> [DATASET ENTRIES]:

━━━━━━━━━━━━━━━━

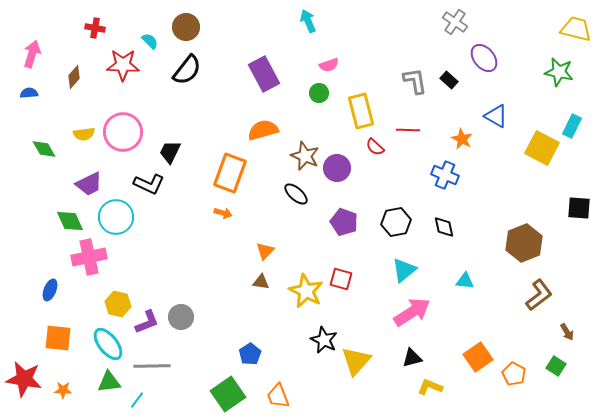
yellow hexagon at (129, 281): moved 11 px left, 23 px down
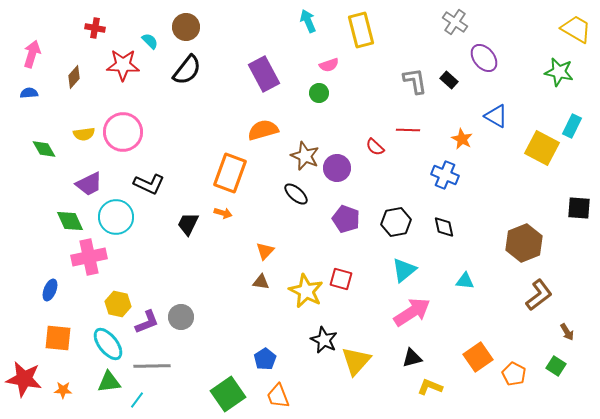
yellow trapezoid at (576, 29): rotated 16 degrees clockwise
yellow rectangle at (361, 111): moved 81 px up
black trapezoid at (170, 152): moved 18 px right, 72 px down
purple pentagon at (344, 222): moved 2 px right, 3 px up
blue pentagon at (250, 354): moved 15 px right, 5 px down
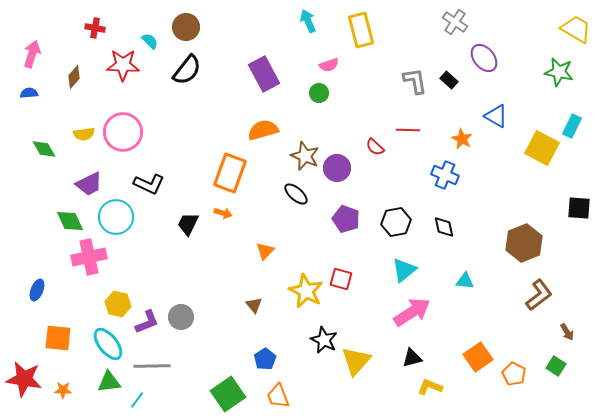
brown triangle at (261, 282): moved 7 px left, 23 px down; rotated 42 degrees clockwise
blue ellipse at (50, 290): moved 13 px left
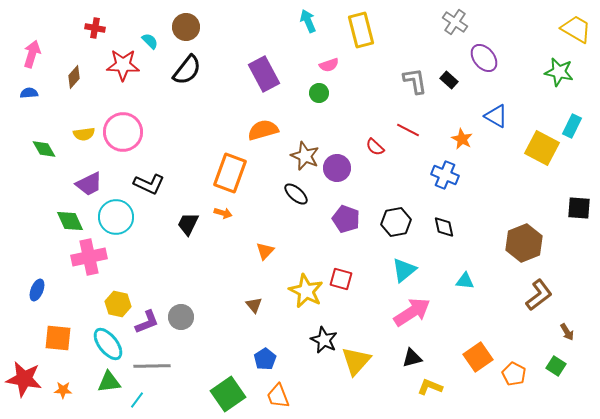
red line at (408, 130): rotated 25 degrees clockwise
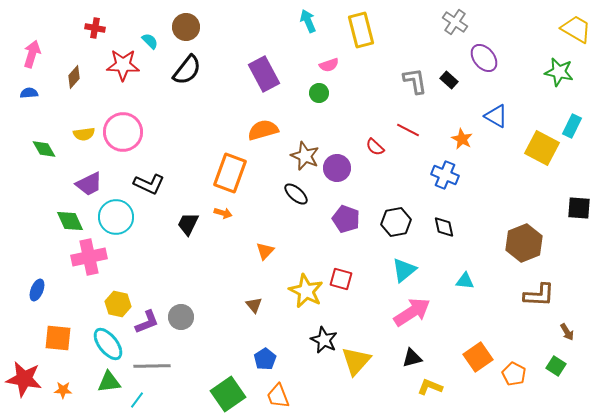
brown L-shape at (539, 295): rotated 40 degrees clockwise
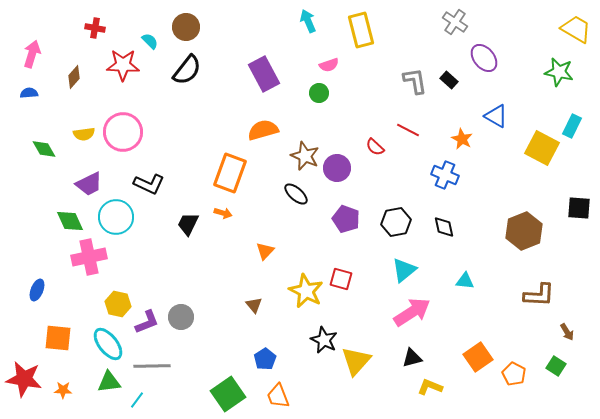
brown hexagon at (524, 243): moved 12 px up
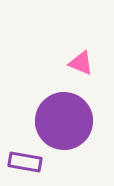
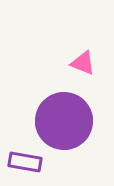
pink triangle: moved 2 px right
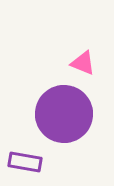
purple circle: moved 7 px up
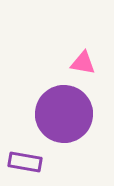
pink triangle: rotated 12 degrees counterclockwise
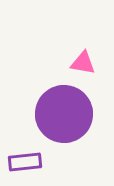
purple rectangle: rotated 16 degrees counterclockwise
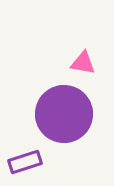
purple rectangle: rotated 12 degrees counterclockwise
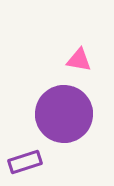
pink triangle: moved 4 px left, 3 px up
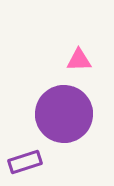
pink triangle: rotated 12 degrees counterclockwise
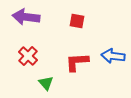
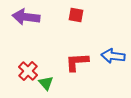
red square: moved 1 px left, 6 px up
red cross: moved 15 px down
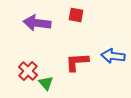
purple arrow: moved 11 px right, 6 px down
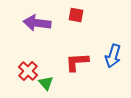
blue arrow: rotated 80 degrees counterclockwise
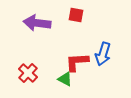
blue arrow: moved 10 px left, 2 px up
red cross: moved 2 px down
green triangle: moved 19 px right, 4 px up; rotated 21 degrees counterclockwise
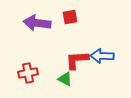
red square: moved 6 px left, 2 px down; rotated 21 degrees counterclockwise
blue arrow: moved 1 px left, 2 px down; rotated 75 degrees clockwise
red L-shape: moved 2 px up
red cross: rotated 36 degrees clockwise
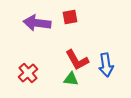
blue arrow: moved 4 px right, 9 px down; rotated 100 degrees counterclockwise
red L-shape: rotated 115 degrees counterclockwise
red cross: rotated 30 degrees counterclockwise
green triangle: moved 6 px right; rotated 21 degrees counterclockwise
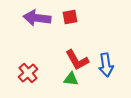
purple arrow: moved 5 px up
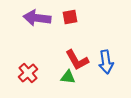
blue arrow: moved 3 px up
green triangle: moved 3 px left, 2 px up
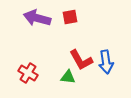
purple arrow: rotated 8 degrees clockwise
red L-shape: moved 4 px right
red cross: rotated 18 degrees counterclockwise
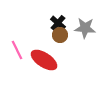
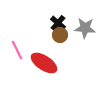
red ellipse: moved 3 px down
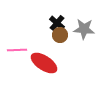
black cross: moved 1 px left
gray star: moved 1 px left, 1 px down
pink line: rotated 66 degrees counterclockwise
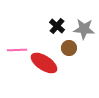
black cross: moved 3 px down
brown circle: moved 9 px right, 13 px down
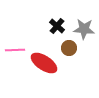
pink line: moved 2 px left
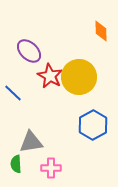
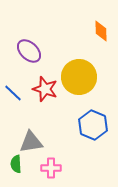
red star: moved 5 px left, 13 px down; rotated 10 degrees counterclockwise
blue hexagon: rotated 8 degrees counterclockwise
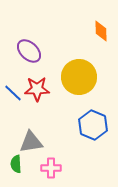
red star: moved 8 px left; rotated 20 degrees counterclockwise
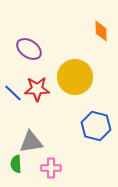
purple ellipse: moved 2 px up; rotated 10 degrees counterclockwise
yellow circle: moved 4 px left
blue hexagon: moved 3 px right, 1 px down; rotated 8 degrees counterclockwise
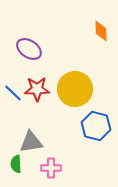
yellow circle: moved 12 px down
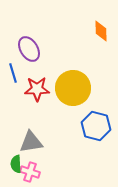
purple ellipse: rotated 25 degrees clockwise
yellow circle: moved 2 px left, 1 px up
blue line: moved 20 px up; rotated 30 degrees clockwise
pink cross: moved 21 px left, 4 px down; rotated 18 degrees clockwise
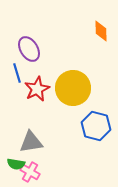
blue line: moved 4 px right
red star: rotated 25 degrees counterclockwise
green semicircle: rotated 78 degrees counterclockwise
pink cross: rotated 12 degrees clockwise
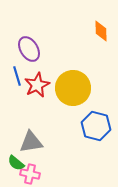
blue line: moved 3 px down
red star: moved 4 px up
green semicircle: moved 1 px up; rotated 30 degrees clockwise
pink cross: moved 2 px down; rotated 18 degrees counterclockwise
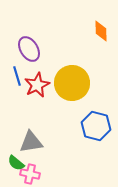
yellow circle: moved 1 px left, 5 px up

━━━━━━━━━━━━━━━━

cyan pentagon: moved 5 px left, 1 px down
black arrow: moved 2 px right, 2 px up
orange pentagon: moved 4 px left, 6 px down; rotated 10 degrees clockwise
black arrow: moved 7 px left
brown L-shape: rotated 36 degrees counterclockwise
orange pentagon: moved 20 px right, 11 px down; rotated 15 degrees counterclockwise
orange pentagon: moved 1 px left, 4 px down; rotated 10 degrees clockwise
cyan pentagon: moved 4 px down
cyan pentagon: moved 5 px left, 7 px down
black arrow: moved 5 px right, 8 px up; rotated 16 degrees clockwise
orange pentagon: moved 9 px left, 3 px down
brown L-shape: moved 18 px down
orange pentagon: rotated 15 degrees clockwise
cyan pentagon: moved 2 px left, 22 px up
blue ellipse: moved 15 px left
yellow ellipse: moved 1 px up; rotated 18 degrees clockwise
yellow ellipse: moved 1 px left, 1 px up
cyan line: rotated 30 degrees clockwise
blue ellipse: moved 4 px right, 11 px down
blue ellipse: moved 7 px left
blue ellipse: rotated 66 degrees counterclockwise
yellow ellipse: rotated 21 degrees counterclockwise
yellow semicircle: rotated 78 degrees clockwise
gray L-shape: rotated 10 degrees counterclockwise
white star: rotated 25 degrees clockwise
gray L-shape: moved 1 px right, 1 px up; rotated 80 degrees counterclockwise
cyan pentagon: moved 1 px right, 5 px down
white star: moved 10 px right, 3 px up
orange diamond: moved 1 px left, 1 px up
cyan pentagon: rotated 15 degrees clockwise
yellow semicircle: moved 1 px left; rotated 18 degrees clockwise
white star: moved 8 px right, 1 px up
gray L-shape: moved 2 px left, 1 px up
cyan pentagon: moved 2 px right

━━━━━━━━━━━━━━━━

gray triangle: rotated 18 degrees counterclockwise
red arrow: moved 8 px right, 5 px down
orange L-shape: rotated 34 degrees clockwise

━━━━━━━━━━━━━━━━

> [STATED PROBLEM]: Begin at the line of the data that has "brown hexagon at (524, 243): moved 12 px up" and stop after the line that has "purple rectangle: rotated 12". Rewrite those lines with "counterclockwise" swapped for "anticlockwise", leave out the picture lines, and keep everything else the same.

> [COMPLETED EXERCISE]:
brown hexagon at (524, 243): moved 12 px up
pink triangle: moved 2 px right
purple circle: moved 7 px up
pink triangle: rotated 12 degrees anticlockwise
purple rectangle: rotated 16 degrees anticlockwise
purple rectangle: rotated 12 degrees anticlockwise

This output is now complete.